任务说明: 把下面所有条目中的各行写成编号列表，略去空行。答案中不要保留图片。

条目摘录:
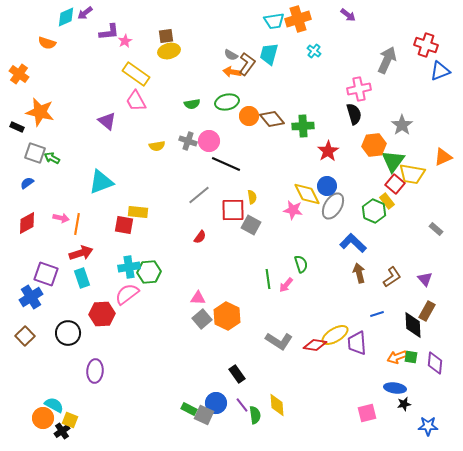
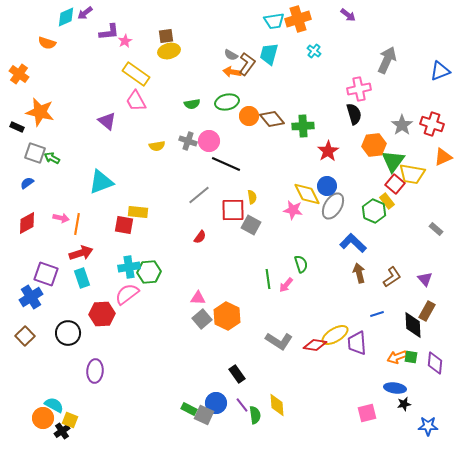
red cross at (426, 45): moved 6 px right, 79 px down
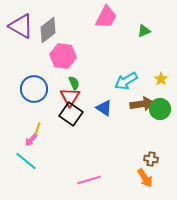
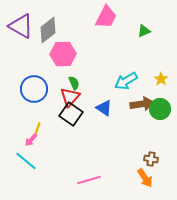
pink hexagon: moved 2 px up; rotated 10 degrees counterclockwise
red triangle: rotated 10 degrees clockwise
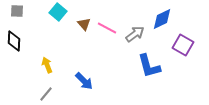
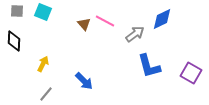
cyan square: moved 15 px left; rotated 18 degrees counterclockwise
pink line: moved 2 px left, 7 px up
purple square: moved 8 px right, 28 px down
yellow arrow: moved 4 px left, 1 px up; rotated 49 degrees clockwise
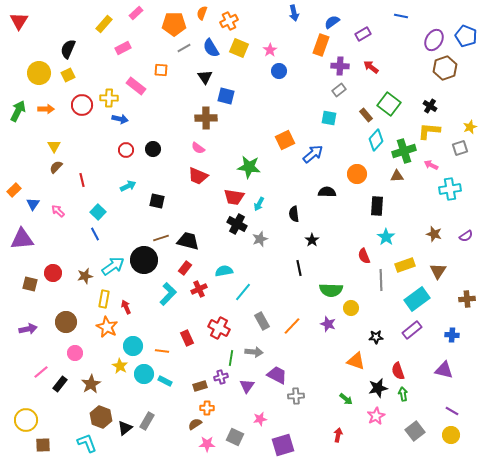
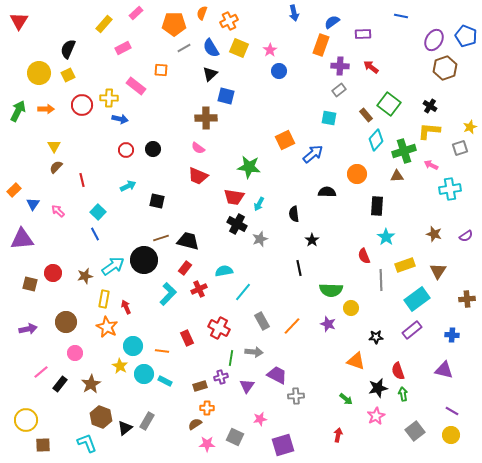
purple rectangle at (363, 34): rotated 28 degrees clockwise
black triangle at (205, 77): moved 5 px right, 3 px up; rotated 21 degrees clockwise
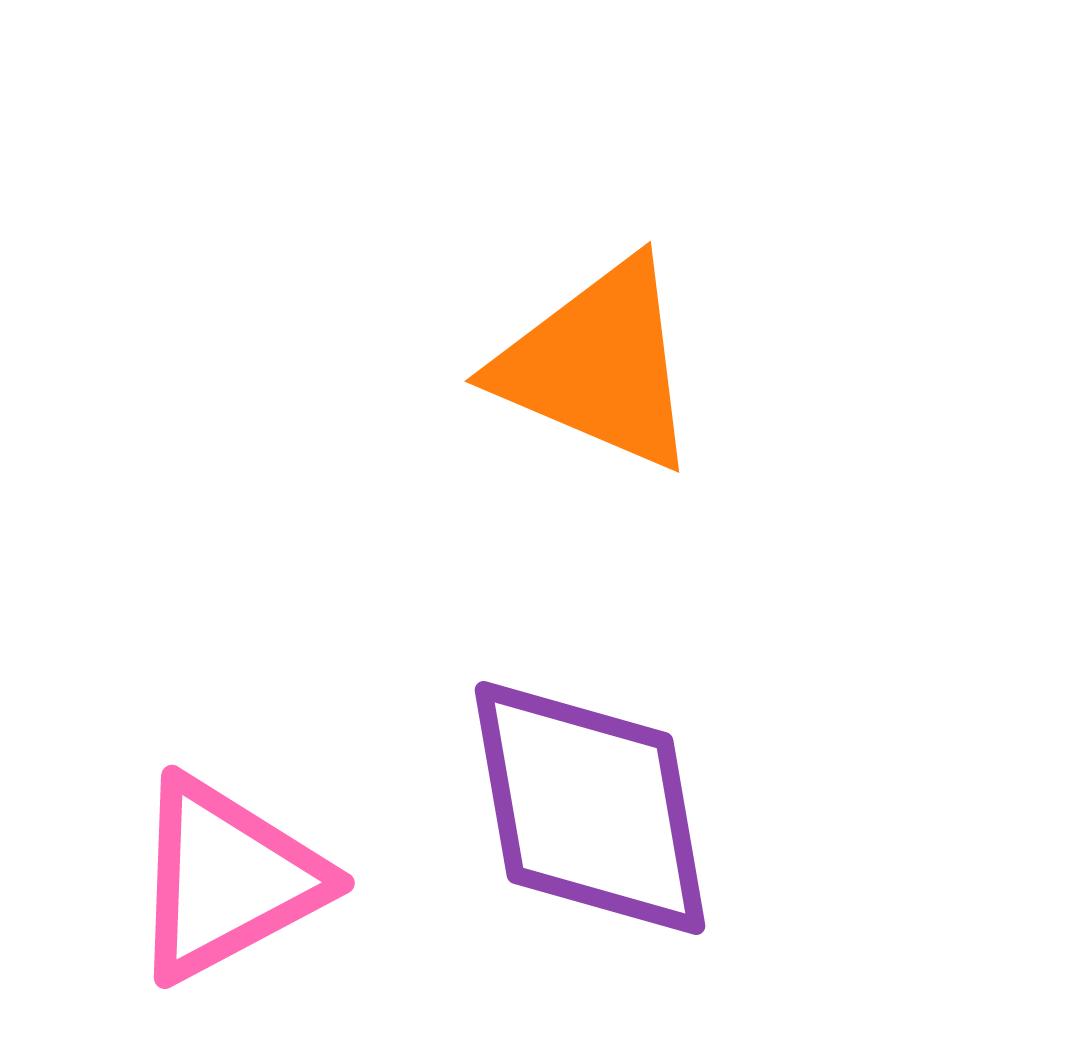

完整输出:
1. red cross at (426, 45): moved 6 px right, 79 px down
2. pink hexagon: moved 2 px up; rotated 10 degrees counterclockwise
3. red triangle: rotated 10 degrees clockwise
4. cyan square: moved 15 px left; rotated 18 degrees counterclockwise
5. pink line: moved 2 px left, 7 px up
6. purple square: moved 8 px right, 28 px down
7. yellow arrow: moved 4 px left, 1 px up; rotated 49 degrees clockwise
8. purple rectangle at (363, 34): rotated 28 degrees clockwise
9. black triangle at (205, 77): moved 5 px right, 3 px up; rotated 21 degrees clockwise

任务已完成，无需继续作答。